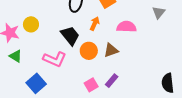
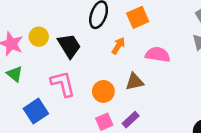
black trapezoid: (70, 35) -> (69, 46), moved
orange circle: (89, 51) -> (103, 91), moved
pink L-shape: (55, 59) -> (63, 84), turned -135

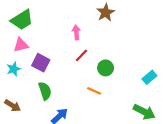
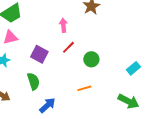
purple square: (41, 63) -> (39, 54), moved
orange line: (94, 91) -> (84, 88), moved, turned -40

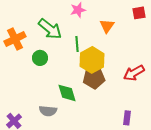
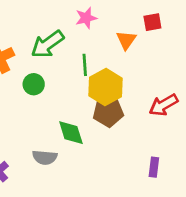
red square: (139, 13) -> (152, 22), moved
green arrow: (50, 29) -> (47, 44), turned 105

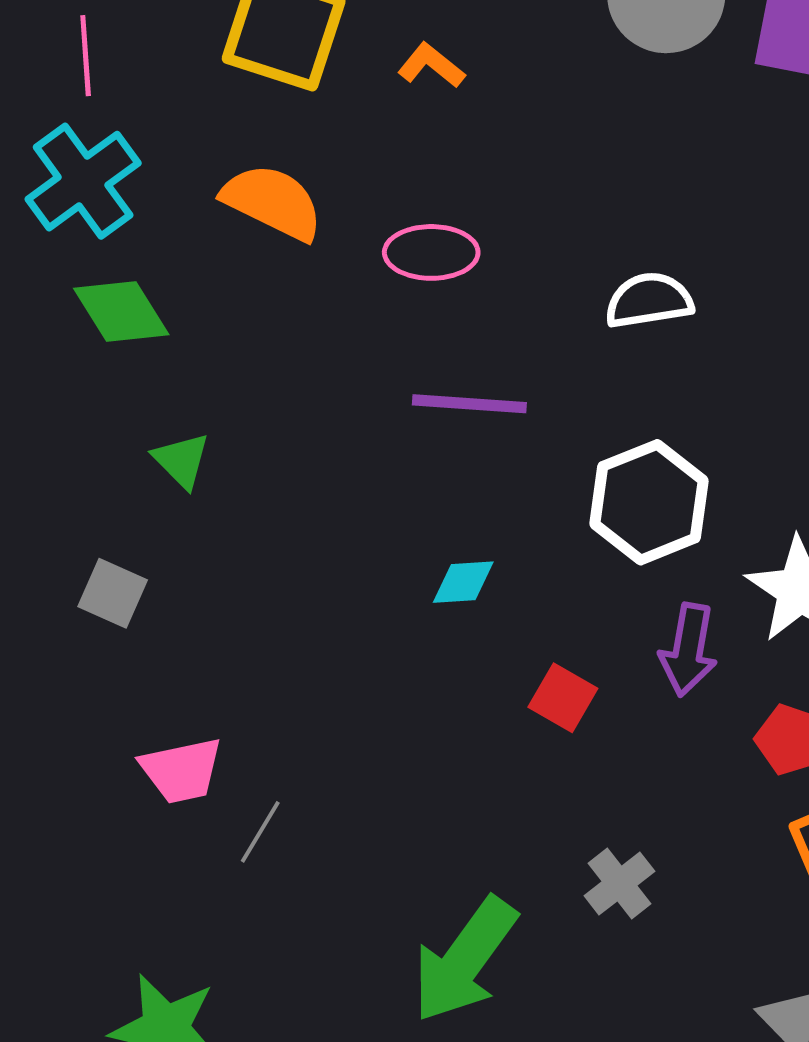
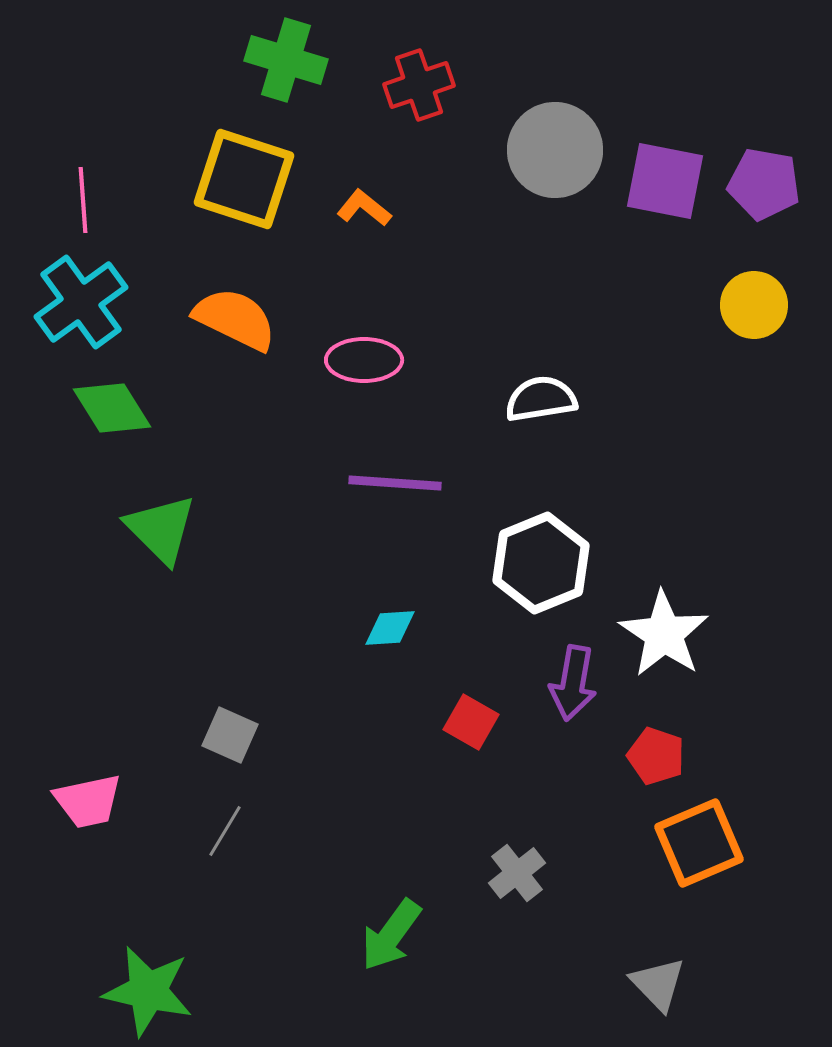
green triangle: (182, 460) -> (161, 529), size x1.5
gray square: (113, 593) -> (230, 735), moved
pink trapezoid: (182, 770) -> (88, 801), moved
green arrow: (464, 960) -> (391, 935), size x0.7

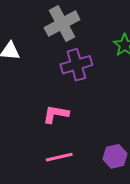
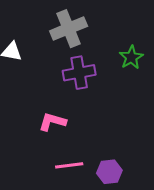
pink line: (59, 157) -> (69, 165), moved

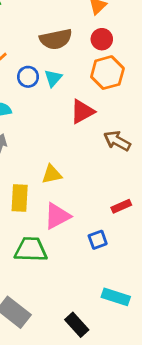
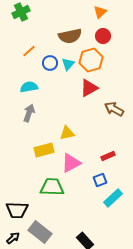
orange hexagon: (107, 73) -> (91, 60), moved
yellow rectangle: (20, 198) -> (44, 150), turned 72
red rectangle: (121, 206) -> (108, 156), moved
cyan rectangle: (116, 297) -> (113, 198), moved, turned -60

#####

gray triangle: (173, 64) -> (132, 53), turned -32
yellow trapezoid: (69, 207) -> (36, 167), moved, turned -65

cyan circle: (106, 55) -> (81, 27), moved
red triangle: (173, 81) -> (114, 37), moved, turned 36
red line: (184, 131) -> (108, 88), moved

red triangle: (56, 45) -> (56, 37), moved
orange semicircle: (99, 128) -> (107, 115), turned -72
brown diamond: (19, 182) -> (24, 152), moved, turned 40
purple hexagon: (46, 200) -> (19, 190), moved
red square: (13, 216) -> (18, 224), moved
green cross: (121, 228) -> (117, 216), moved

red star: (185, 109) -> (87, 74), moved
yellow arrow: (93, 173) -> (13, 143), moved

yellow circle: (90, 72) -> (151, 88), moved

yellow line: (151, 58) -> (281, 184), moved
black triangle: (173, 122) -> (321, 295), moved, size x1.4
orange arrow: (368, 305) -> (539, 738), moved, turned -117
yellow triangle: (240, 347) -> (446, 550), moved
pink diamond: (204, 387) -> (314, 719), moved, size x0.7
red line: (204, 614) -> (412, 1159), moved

#####

▸ **WORK TO COMPLETE**: Gather each line in the data that holds the string "diamond".

▸ **RESPONSE FOR THIS EXERCISE**:
brown diamond: (19, 182) -> (24, 152), moved, turned 40
pink diamond: (204, 387) -> (314, 719), moved, size x0.7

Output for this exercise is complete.